• [Problem to solve]: Select every line in the records below that contains the word "click", matching case, and copy each one out.

Records from a dataset
•••

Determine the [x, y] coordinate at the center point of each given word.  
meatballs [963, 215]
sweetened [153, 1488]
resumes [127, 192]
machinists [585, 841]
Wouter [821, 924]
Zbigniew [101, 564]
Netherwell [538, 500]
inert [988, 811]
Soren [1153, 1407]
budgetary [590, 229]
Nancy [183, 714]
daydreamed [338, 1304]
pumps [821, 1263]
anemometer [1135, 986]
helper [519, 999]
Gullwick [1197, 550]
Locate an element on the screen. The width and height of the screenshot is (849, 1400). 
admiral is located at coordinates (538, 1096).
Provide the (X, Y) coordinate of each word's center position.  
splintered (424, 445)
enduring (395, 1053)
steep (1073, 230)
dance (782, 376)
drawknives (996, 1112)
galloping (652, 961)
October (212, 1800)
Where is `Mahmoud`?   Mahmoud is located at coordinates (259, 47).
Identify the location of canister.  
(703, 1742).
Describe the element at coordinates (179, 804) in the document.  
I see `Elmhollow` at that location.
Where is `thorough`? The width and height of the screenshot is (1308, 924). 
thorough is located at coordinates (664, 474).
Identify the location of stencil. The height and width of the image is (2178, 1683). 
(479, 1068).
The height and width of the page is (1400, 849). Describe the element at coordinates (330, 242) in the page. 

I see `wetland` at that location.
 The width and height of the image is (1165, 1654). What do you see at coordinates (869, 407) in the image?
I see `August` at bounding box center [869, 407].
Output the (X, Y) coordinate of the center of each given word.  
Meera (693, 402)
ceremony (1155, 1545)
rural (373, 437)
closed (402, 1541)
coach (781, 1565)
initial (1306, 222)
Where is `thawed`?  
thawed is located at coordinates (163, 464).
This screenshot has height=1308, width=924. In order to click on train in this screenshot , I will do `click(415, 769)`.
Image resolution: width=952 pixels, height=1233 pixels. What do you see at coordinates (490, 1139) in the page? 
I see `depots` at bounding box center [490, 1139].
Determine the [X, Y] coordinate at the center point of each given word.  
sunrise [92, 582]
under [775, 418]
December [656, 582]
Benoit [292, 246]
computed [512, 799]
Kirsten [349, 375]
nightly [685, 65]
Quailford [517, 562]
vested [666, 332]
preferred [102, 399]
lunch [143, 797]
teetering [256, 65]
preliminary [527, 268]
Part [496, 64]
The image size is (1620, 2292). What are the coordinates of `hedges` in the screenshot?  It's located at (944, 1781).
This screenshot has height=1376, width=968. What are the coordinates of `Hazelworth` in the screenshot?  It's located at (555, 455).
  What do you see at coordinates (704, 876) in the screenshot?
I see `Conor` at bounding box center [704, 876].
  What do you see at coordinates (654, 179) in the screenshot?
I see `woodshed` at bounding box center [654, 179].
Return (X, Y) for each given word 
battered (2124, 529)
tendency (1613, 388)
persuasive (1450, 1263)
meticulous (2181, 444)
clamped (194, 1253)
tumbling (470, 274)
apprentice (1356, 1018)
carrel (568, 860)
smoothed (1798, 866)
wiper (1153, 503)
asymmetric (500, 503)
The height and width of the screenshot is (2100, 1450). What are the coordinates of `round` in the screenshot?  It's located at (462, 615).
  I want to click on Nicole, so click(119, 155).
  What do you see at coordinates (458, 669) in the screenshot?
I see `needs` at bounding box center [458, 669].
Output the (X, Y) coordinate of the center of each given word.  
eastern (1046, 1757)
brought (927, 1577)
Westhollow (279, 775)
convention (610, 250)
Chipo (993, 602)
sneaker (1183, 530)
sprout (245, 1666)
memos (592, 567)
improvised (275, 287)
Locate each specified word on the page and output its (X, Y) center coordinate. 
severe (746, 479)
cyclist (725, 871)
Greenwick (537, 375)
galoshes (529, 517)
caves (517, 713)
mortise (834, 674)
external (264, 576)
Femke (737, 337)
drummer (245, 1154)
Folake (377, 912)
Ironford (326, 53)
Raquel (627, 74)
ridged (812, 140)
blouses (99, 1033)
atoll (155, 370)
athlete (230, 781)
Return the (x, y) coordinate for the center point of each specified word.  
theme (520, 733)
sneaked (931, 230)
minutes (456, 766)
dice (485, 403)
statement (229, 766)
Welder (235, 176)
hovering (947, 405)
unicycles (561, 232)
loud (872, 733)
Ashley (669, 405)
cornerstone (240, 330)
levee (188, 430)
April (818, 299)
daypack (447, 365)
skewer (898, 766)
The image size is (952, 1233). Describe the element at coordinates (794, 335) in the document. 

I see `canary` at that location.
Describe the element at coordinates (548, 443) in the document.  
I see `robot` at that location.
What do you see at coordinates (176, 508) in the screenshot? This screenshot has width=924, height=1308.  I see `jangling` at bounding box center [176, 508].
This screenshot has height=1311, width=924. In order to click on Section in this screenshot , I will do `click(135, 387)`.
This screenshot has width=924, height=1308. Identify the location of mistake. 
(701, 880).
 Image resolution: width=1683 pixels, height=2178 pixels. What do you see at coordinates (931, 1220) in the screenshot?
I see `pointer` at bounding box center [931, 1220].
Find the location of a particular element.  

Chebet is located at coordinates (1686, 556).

•••

• [Expected output]:
This screenshot has height=1308, width=924. In order to click on train in this screenshot , I will do `click(415, 769)`.
  I want to click on Nicole, so click(119, 155).
This screenshot has height=1311, width=924. In order to click on Section in this screenshot , I will do `click(135, 387)`.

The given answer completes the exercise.